— What is needed —
For the word "none", give the number of lines in these entries that contain it, with nothing else.

Detected change data
|---|
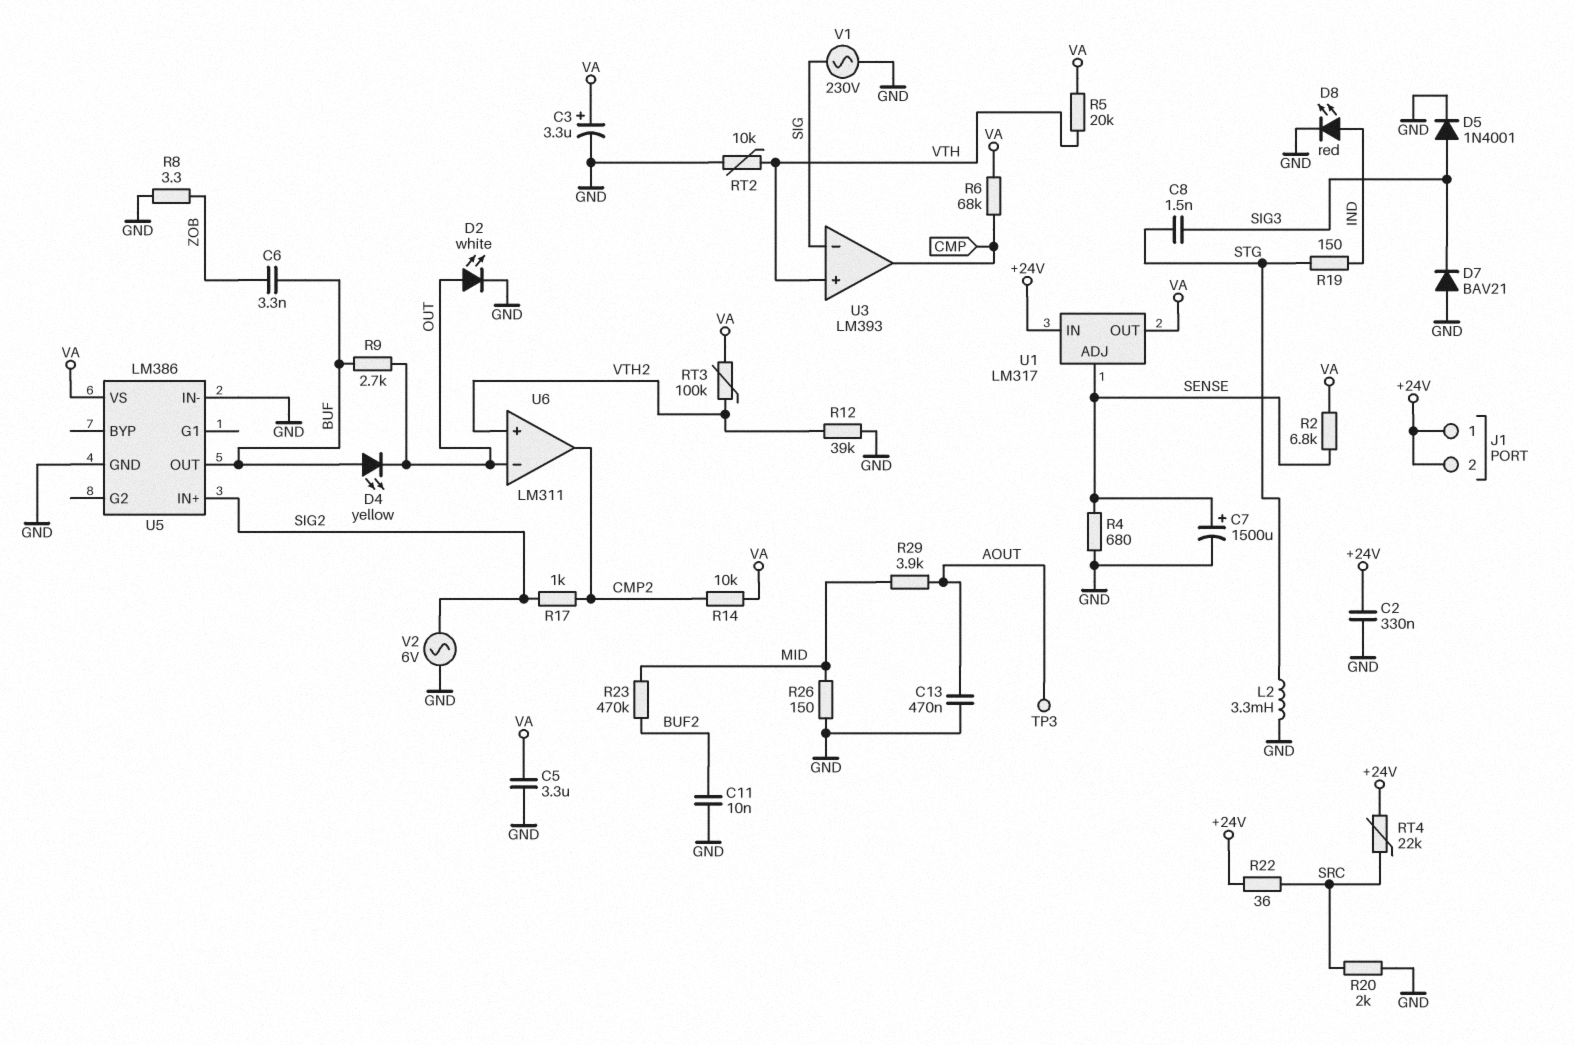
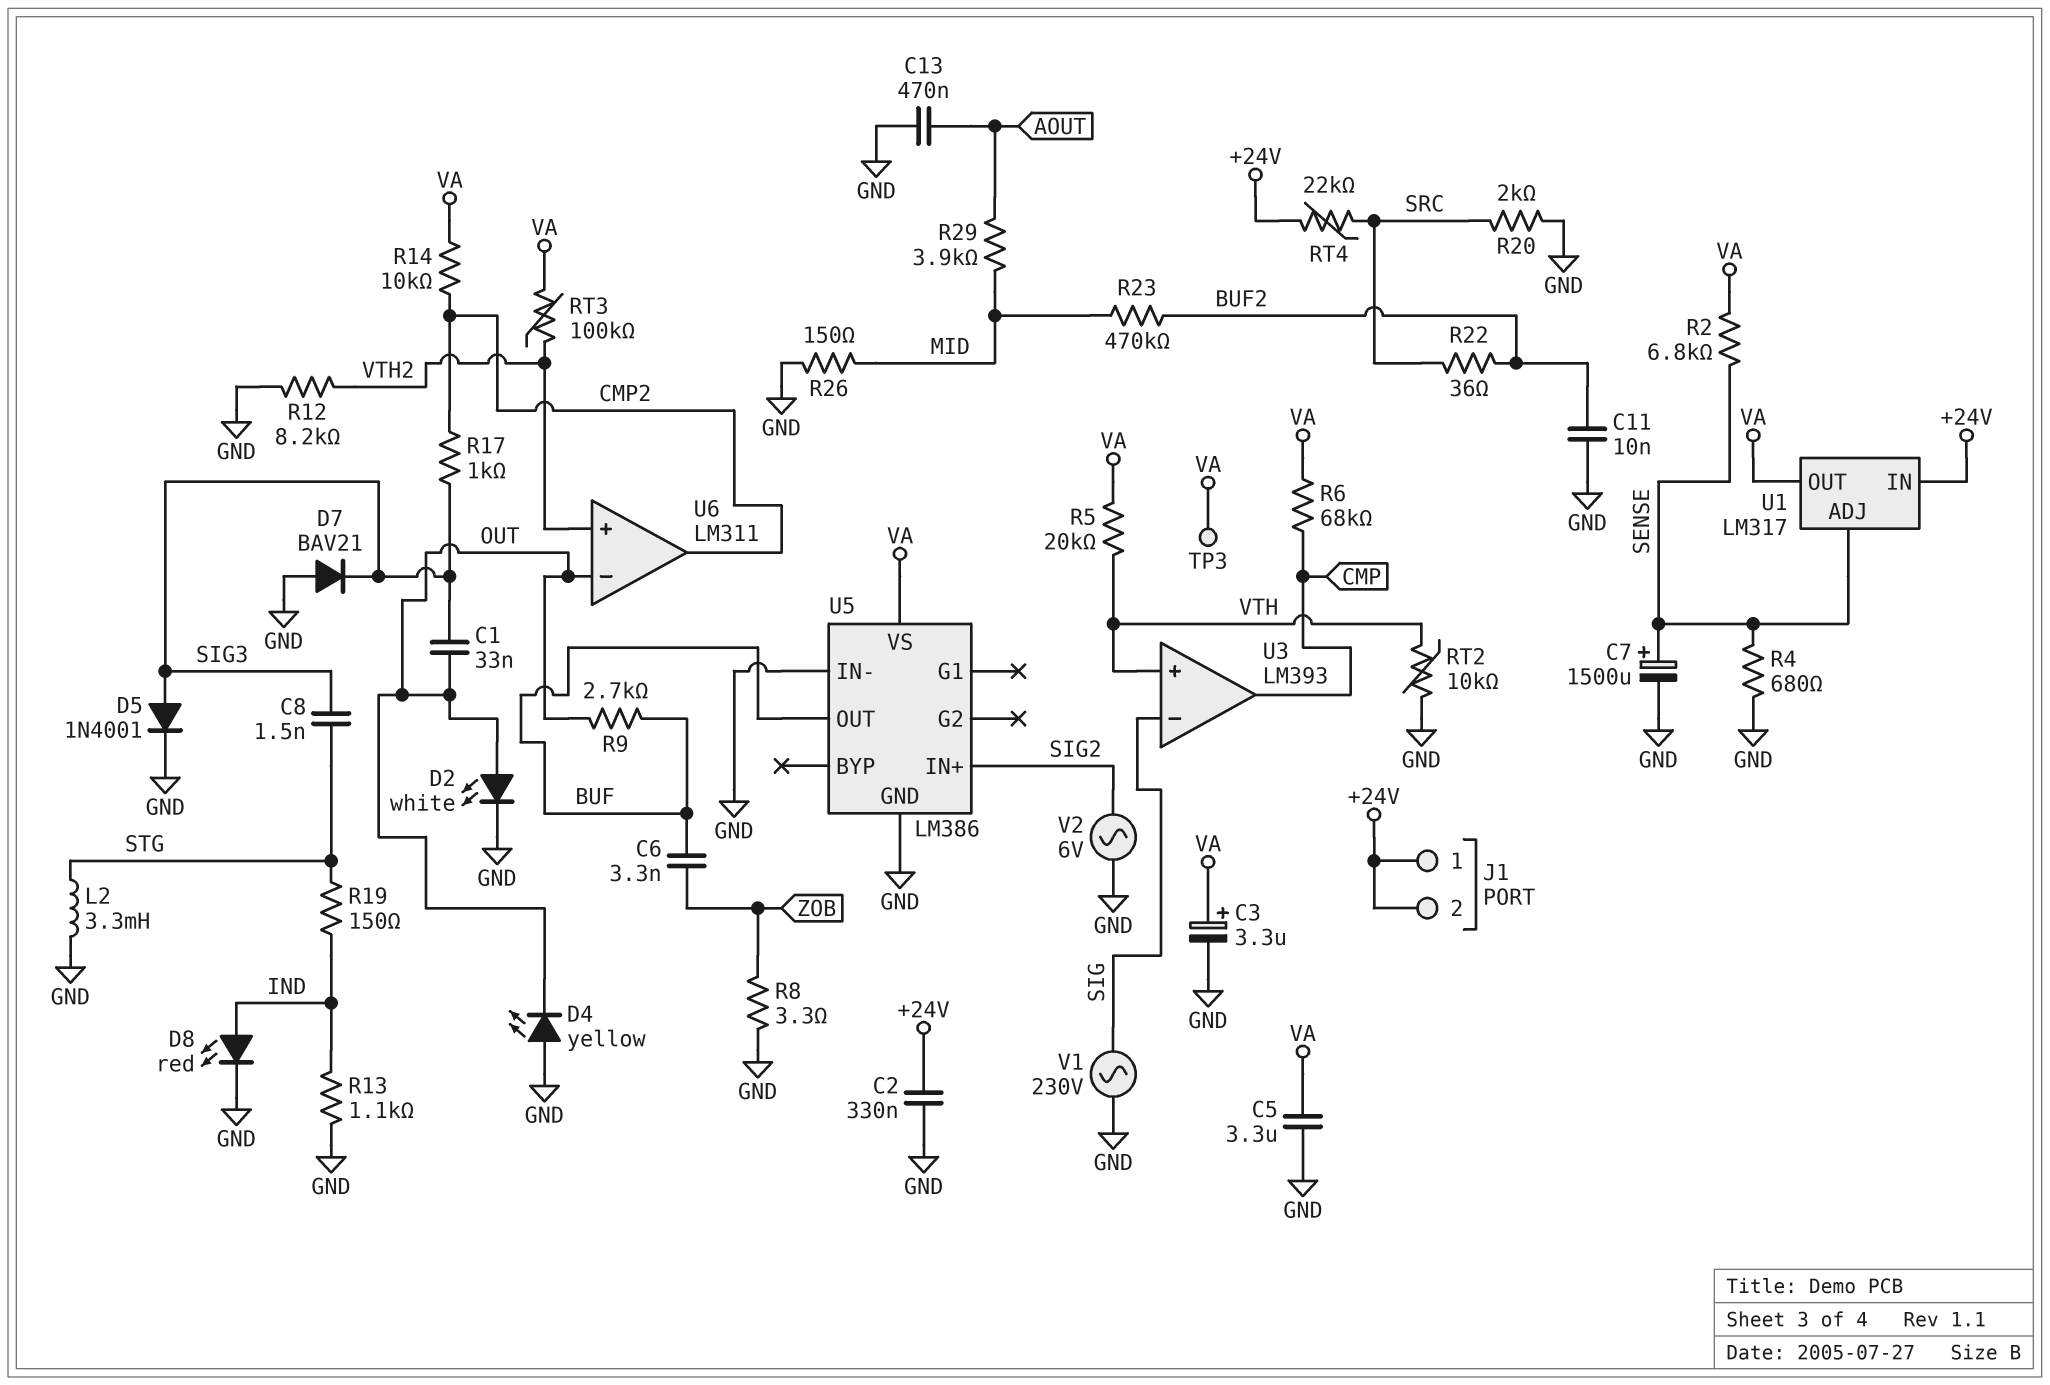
C1: none -> 33nF (OUT, SIG3)
D4: LED yellow (A BUF, K OUT) -> LED yellow (A GND, K OUT)
R12: 39k (GND, VTH2) -> 8.2k (GND, VTH2)
R13: none -> 1.1k (GND, IND)
R17: 1k (CMP2, SIG2) -> 1k (CMP2, SIG3)
R22: 36 (+24V, SRC) -> 36 (BUF2, SRC)
TP3: test point (AOUT) -> test point (VA)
|---|
— Output for this task —
2